What this task involves ▸
The answer must be every line from the entries below that contains "calculator".
----
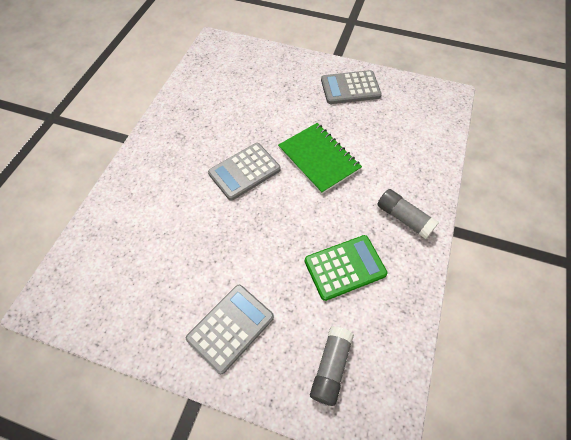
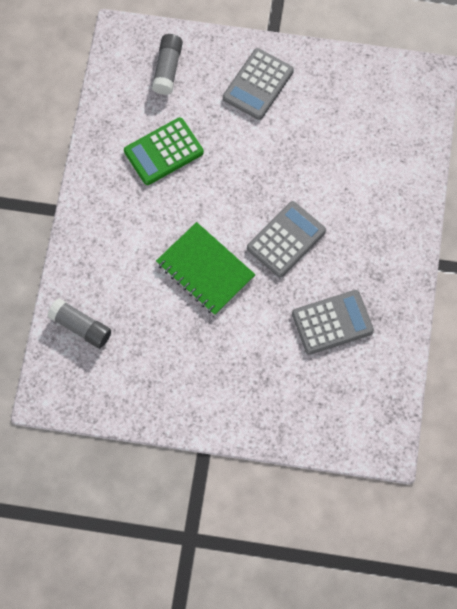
camera: 170 degrees right, 10 degrees up
(350, 88) = (179, 388): grey calculator -> grey calculator (332, 322)
(404, 218) = (107, 212): grey glue stick -> grey glue stick (81, 327)

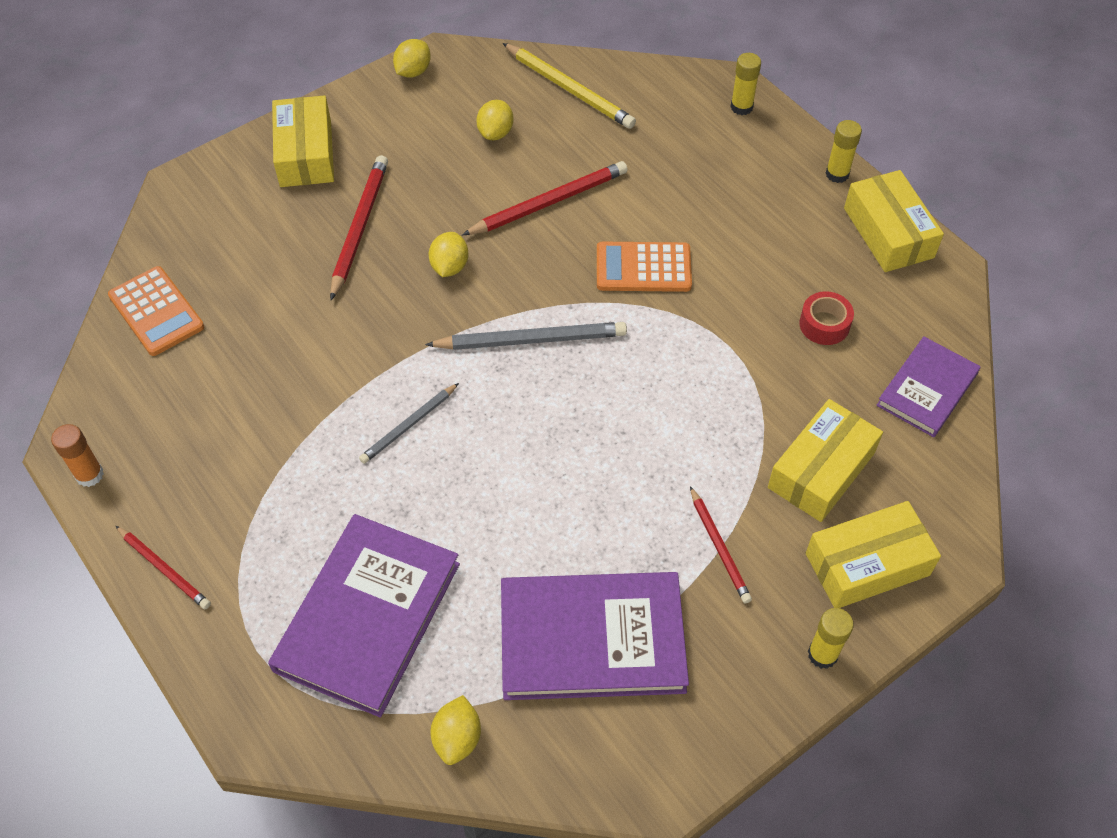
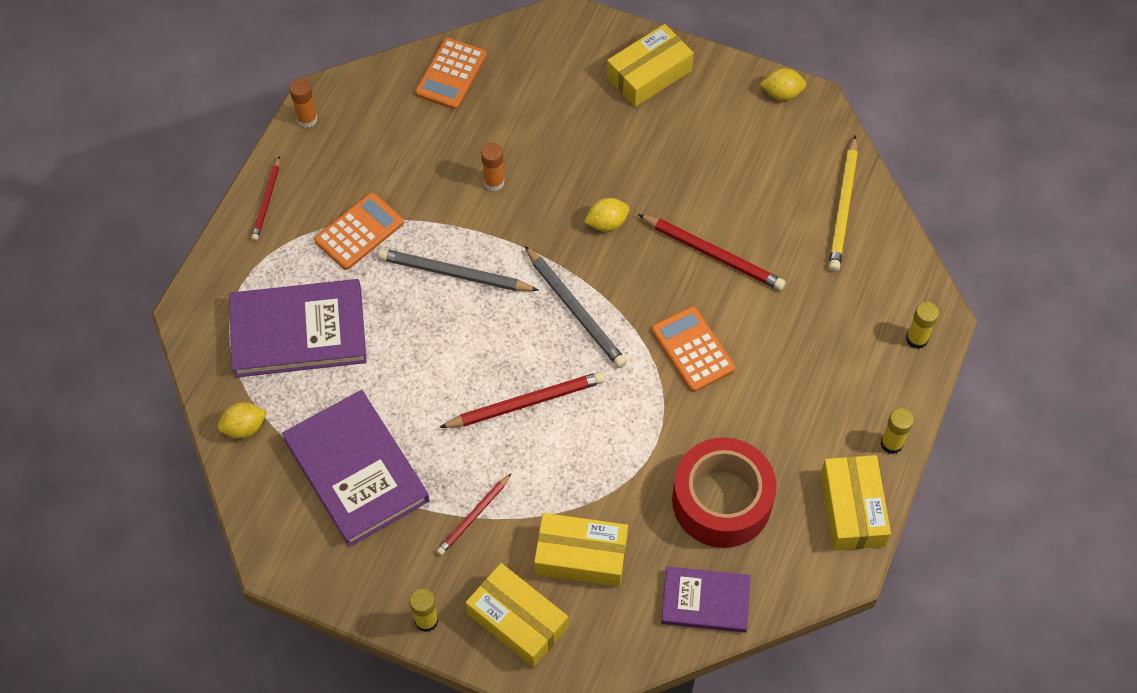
camera: 60 degrees right, 5 degrees up
(284, 492) = (359, 232): none -> orange calculator
(324, 337) = (494, 182): none -> orange glue stick
(359, 228) = (603, 147): red pencil -> red pencil (526, 402)
(409, 425) = (455, 274): grey pencil -> grey pencil, size x1.62
(495, 133) = (758, 182): yellow lemon -> none
(824, 324) = (721, 501): red tape -> red tape, size x2.22
(888, 233) = (852, 509): yellow box -> yellow box turned 45 degrees counterclockwise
----
Response area ▸
(350, 88) = (179, 388): grey calculator -> grey calculator (332, 322)
(284, 492) = (359, 232): none -> orange calculator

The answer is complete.